Your task – Below is a listing; repeat exactly the lines from the one containing "orange plate A2:A3" to the one containing "blue brick E4:F4", both included.

Input for this task –
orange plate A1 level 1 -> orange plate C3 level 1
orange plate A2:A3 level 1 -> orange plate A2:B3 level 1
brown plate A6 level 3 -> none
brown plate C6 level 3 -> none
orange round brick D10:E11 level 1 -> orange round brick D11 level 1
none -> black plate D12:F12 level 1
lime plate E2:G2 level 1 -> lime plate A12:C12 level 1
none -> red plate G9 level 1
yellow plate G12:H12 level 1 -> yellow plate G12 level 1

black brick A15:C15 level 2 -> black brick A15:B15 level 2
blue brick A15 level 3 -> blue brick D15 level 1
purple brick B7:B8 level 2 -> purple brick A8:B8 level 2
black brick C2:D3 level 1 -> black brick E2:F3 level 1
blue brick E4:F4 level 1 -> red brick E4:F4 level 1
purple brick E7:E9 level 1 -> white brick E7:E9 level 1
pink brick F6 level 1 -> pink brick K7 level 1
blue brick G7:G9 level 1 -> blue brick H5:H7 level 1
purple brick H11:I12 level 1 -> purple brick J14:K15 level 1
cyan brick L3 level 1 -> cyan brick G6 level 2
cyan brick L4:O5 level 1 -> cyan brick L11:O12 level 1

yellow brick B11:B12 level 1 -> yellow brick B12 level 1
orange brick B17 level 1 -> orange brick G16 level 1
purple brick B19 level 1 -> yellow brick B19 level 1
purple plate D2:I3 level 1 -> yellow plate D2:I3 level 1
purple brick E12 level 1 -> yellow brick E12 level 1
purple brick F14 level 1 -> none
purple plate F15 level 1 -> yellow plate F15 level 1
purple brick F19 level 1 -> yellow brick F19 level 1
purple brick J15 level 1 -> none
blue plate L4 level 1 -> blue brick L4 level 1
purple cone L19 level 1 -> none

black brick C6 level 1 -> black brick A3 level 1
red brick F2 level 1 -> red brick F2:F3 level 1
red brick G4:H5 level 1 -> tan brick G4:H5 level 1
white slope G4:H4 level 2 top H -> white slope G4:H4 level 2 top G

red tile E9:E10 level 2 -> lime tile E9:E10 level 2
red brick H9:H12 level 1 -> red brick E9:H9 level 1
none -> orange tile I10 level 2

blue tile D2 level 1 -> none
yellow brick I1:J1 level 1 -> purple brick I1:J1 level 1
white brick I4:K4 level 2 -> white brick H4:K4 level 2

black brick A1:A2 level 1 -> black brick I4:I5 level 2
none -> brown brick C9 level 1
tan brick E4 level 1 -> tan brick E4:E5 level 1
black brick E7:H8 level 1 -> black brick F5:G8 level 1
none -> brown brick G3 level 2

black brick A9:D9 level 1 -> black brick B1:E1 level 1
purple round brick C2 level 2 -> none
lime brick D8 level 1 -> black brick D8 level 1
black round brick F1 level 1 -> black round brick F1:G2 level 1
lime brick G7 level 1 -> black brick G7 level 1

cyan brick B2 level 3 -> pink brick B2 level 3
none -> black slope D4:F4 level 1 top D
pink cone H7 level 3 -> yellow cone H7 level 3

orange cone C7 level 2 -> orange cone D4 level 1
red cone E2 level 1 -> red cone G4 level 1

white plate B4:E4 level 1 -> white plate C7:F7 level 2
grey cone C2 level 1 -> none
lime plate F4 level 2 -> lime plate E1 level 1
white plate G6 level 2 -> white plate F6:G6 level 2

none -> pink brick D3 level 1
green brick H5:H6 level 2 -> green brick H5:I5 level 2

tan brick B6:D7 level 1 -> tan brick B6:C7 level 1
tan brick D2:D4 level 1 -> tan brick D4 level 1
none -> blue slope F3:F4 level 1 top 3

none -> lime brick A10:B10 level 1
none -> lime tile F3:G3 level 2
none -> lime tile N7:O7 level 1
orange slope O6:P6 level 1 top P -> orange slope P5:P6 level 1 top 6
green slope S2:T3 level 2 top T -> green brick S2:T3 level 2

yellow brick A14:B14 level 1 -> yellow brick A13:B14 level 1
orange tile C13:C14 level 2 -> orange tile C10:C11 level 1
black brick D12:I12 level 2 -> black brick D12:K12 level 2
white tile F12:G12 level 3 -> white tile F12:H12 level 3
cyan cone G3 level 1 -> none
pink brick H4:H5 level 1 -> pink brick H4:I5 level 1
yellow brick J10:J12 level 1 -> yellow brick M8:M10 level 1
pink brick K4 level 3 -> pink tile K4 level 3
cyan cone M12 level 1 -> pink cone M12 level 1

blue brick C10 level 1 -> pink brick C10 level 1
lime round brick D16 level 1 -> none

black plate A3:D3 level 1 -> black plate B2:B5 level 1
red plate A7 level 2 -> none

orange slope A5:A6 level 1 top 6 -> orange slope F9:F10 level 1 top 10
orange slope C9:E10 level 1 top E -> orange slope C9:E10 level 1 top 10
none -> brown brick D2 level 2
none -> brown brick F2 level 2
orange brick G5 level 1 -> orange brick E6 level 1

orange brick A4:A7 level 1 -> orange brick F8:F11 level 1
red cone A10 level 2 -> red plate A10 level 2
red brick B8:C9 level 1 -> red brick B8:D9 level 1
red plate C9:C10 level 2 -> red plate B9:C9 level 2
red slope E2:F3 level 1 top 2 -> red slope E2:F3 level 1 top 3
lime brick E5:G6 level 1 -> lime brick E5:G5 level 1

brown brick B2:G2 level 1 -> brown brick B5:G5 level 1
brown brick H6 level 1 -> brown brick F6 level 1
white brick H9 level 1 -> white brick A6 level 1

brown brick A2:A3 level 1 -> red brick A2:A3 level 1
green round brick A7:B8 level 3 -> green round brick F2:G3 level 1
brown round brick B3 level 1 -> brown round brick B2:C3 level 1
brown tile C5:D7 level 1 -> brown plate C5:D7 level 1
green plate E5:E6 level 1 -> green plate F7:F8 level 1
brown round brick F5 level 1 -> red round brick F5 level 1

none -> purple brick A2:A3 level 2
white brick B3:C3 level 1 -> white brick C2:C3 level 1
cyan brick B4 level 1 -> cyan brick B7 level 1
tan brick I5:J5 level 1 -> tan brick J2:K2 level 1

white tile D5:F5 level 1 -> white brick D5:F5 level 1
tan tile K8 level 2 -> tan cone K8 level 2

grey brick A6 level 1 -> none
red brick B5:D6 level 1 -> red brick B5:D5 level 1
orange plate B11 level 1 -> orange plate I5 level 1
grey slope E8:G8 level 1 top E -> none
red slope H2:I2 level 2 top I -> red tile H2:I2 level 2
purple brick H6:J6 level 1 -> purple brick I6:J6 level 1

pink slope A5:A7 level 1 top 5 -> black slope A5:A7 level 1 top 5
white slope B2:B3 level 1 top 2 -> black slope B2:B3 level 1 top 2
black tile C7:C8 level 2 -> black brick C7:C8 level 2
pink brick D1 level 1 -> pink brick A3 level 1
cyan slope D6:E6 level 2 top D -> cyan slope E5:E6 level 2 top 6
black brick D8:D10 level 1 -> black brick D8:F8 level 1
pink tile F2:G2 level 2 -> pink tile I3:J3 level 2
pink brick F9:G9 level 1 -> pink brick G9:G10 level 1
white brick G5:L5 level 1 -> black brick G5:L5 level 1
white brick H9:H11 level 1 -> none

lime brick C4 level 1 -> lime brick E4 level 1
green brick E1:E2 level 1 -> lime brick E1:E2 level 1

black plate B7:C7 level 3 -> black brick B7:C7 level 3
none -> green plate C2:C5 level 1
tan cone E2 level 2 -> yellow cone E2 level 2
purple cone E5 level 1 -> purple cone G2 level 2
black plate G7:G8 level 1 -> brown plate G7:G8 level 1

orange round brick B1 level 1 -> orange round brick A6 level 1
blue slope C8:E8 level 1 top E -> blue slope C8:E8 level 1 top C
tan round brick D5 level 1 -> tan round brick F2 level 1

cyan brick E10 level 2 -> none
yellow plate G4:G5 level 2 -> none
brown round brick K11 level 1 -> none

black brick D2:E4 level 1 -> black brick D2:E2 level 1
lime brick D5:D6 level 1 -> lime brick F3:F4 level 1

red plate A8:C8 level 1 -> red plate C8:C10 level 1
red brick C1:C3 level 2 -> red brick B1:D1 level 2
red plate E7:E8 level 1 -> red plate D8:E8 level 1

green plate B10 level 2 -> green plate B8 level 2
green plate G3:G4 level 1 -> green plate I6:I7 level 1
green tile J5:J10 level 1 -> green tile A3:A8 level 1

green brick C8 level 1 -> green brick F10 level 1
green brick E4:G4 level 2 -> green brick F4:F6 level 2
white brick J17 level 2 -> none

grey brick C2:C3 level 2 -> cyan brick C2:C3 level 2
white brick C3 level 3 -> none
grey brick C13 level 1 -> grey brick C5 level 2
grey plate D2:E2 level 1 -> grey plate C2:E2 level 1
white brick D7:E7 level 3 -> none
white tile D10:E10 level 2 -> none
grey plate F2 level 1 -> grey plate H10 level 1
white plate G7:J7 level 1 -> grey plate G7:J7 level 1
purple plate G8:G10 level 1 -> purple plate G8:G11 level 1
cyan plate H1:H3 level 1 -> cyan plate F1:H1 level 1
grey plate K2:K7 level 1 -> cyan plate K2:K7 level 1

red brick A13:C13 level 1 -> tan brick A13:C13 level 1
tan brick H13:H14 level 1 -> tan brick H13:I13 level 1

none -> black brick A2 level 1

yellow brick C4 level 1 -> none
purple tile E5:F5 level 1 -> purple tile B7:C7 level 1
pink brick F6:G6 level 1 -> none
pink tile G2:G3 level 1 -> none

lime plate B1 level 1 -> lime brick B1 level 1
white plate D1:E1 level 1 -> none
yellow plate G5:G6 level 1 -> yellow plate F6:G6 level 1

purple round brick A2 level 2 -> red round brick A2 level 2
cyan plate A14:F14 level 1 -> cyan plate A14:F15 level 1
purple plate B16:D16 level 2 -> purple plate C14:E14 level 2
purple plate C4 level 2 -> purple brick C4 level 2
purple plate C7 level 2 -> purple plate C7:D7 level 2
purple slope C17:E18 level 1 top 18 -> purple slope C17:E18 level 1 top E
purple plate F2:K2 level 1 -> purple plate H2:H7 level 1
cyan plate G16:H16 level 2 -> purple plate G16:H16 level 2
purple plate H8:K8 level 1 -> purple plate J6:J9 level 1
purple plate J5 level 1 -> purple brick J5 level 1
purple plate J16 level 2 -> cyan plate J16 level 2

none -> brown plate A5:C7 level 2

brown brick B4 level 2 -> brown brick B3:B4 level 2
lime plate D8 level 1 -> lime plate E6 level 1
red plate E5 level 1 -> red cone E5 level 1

Answer space –
orange plate A2:A3 level 1 -> orange plate A2:B3 level 1
brown plate A6 level 3 -> none
brown plate C6 level 3 -> none
orange round brick D10:E11 level 1 -> orange round brick D11 level 1
none -> black plate D12:F12 level 1
lime plate E2:G2 level 1 -> lime plate A12:C12 level 1
none -> red plate G9 level 1
yellow plate G12:H12 level 1 -> yellow plate G12 level 1

black brick A15:C15 level 2 -> black brick A15:B15 level 2
blue brick A15 level 3 -> blue brick D15 level 1
purple brick B7:B8 level 2 -> purple brick A8:B8 level 2
black brick C2:D3 level 1 -> black brick E2:F3 level 1
blue brick E4:F4 level 1 -> red brick E4:F4 level 1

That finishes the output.